(Object correspondence data)
───
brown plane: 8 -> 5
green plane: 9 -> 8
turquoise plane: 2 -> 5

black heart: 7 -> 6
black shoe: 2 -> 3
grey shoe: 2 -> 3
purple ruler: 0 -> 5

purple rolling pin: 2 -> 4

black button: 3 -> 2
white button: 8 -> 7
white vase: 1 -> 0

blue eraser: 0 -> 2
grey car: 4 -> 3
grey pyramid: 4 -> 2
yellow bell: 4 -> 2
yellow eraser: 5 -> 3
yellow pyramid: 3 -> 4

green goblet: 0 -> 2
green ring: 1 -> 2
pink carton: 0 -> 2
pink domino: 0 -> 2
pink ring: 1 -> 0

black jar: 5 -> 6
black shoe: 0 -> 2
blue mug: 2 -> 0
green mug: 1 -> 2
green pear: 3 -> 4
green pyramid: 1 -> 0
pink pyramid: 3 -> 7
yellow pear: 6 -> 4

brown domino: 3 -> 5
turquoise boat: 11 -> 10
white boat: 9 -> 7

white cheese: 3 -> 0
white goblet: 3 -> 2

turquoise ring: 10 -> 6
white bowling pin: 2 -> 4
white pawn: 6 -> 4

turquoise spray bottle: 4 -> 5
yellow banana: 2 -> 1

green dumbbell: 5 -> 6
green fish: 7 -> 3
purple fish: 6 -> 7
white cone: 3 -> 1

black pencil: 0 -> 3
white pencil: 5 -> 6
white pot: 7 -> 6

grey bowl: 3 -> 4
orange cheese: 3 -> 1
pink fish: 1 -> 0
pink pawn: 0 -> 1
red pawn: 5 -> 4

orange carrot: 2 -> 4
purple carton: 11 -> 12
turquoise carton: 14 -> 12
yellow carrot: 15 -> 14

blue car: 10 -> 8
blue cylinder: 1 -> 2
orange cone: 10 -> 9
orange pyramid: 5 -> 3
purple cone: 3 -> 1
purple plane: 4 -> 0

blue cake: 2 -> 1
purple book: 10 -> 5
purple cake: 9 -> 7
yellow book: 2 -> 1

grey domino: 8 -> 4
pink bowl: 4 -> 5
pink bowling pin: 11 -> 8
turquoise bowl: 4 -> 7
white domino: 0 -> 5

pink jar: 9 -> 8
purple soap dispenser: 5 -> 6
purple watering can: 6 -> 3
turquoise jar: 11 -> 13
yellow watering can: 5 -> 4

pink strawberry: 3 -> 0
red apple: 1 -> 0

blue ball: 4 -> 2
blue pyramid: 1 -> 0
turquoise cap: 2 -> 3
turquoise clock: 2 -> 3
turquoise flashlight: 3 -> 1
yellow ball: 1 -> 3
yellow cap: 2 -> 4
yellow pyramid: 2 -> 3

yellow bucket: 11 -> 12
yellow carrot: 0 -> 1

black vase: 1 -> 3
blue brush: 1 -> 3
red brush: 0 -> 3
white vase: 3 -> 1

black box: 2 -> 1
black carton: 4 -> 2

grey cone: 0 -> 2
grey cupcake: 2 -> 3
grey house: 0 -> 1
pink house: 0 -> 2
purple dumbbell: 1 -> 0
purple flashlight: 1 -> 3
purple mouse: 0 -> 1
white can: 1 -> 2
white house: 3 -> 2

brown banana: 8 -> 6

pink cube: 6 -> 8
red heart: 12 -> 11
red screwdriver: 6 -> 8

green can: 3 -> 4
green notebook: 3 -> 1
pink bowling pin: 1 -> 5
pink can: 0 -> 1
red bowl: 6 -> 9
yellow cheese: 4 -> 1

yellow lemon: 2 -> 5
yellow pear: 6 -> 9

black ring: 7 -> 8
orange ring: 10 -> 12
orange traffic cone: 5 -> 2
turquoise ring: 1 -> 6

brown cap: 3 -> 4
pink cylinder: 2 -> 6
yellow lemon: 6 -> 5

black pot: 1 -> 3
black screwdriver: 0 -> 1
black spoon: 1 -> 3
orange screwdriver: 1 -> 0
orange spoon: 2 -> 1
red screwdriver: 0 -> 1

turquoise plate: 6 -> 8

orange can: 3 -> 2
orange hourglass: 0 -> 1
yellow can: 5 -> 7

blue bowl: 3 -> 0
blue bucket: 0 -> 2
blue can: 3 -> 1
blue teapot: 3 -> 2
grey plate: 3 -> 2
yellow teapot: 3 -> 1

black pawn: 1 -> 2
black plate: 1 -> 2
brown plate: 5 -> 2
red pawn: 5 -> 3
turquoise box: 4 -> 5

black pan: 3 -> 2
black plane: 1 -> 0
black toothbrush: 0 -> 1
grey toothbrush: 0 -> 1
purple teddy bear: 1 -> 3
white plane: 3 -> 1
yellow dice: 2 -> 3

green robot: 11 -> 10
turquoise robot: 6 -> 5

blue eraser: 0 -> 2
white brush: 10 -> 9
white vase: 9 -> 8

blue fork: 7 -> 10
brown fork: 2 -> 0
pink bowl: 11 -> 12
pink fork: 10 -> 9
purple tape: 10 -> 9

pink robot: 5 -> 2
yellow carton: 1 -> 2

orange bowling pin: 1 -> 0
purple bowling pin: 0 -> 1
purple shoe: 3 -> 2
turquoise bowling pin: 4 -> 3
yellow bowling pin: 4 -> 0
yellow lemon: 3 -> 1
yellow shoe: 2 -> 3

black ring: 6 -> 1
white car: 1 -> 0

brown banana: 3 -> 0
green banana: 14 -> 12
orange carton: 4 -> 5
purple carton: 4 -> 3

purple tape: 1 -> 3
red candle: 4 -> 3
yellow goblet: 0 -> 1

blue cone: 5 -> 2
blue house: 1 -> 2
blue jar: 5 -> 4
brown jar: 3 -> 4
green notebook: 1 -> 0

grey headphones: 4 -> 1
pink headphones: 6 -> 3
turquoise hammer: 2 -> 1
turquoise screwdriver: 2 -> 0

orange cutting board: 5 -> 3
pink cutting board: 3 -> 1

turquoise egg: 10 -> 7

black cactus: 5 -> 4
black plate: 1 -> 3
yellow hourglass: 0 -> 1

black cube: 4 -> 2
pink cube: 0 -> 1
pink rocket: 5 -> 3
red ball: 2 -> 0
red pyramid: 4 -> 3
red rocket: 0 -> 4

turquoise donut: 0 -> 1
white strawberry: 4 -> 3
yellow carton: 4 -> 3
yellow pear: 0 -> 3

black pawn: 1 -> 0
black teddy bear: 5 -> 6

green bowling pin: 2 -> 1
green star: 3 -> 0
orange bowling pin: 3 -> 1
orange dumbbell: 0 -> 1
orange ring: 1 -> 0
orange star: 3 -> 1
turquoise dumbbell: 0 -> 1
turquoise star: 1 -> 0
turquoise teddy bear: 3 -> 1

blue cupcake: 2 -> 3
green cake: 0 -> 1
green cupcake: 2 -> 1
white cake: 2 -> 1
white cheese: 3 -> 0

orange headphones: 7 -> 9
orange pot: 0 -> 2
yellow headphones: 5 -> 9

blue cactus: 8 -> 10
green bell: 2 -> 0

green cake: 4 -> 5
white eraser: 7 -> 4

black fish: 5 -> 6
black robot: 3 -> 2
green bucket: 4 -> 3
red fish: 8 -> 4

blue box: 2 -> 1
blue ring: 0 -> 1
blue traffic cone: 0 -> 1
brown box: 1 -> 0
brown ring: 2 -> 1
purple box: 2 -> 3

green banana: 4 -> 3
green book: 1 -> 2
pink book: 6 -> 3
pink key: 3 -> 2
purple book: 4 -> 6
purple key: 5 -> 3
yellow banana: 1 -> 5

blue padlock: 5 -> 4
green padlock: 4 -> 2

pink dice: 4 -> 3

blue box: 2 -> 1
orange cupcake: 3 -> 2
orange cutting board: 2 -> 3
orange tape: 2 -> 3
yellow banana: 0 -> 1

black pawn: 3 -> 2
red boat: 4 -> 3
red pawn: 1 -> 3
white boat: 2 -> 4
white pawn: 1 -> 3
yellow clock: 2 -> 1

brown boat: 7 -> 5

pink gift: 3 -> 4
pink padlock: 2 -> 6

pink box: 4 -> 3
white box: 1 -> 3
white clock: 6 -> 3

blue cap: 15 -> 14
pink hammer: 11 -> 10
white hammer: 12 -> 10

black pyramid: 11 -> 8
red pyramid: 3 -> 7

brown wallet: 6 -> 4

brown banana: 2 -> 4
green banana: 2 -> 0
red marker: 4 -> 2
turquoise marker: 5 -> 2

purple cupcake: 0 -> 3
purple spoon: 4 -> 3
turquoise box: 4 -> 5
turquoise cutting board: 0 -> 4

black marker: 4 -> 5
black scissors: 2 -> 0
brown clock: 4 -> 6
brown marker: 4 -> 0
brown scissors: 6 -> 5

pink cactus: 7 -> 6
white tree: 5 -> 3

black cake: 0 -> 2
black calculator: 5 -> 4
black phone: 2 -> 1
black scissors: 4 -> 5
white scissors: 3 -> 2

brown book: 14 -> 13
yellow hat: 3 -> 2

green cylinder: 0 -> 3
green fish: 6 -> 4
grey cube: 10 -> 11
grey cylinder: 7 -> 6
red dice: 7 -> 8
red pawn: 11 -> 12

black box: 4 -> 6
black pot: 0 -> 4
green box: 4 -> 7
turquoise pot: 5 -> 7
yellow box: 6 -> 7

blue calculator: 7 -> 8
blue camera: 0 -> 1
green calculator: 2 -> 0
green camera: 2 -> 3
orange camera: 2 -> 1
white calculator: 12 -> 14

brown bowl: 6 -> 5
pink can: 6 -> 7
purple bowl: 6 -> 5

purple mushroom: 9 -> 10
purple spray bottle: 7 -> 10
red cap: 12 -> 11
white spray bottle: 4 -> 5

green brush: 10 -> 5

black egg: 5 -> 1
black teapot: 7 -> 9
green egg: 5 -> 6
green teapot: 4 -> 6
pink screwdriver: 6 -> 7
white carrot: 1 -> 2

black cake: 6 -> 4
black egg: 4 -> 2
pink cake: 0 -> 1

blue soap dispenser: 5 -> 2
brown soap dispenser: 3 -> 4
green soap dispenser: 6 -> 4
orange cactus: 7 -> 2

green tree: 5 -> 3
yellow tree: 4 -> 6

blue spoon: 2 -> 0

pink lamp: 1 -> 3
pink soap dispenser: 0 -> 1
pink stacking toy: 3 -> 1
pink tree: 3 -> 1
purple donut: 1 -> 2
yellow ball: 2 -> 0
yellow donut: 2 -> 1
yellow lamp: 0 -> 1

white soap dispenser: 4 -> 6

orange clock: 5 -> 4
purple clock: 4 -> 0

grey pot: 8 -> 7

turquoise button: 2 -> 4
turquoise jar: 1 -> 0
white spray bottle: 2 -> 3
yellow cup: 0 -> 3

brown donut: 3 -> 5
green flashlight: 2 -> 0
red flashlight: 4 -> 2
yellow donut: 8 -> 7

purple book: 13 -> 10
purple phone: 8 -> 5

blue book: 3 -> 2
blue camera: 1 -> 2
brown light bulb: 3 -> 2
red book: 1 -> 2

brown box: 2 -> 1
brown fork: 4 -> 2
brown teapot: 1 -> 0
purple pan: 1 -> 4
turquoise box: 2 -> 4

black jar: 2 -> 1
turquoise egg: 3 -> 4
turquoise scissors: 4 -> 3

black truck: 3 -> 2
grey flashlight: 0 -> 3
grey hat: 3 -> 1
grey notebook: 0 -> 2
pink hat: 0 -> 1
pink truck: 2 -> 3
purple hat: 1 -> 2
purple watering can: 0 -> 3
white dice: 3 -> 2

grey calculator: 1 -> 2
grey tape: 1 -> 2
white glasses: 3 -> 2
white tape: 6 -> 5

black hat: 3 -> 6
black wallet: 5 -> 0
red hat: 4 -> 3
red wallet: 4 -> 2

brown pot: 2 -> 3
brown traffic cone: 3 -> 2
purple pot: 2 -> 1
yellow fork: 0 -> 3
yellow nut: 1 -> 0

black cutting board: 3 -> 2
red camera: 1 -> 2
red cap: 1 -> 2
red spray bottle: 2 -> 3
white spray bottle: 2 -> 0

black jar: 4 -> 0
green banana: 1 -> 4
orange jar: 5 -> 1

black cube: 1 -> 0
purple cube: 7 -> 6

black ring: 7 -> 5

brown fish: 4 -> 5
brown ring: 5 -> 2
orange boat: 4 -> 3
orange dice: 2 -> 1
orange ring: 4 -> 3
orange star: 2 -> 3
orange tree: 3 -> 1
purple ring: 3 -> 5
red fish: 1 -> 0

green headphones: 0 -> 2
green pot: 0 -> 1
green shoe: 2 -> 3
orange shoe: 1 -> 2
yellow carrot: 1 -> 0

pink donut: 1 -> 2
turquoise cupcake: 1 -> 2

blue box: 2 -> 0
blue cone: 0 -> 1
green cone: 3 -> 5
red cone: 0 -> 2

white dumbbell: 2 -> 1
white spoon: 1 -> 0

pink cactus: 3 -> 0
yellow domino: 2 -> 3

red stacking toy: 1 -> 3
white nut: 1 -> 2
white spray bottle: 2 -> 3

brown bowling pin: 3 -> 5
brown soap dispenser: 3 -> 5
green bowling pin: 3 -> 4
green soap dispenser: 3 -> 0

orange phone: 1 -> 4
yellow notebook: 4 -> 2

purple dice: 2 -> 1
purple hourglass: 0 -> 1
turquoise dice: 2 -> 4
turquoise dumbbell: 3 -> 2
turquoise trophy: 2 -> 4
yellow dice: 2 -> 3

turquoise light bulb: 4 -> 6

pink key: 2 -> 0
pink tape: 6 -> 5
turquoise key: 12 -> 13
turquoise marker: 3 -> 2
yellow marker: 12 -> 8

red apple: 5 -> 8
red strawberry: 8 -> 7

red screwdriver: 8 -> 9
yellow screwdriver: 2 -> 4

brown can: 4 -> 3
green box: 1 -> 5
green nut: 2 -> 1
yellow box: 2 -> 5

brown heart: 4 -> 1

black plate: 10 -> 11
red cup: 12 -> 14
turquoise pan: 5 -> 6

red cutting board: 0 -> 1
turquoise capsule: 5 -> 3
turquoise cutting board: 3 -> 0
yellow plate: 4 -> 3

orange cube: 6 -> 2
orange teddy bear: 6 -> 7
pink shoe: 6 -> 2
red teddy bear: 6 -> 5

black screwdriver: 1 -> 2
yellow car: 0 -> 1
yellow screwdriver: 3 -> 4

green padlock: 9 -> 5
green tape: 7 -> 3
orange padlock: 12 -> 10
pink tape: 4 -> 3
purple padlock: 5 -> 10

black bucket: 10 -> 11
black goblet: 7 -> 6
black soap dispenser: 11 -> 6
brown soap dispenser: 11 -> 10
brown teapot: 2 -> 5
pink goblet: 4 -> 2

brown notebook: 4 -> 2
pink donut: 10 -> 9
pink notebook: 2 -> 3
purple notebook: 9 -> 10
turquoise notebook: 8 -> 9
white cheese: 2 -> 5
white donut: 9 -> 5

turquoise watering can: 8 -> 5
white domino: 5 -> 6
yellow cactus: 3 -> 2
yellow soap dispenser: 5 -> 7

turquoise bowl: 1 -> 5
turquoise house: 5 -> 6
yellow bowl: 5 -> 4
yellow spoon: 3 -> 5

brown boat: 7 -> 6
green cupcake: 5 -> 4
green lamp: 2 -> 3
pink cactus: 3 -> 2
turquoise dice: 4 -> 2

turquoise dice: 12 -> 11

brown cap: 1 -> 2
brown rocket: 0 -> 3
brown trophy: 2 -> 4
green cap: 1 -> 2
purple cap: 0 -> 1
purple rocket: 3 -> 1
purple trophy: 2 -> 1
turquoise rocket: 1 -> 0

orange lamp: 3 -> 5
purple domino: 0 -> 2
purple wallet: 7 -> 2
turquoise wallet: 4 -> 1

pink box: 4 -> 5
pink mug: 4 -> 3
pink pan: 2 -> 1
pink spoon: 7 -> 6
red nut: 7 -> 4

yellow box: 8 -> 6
───
** Instructions to follow **
What you give back must be the stretch above, starting at the line with "purple donut: 1 -> 2" and ending at the line with "yellow cup: 0 -> 3", copied exactly.

** Written answer **
purple donut: 1 -> 2
yellow ball: 2 -> 0
yellow donut: 2 -> 1
yellow lamp: 0 -> 1

white soap dispenser: 4 -> 6

orange clock: 5 -> 4
purple clock: 4 -> 0

grey pot: 8 -> 7

turquoise button: 2 -> 4
turquoise jar: 1 -> 0
white spray bottle: 2 -> 3
yellow cup: 0 -> 3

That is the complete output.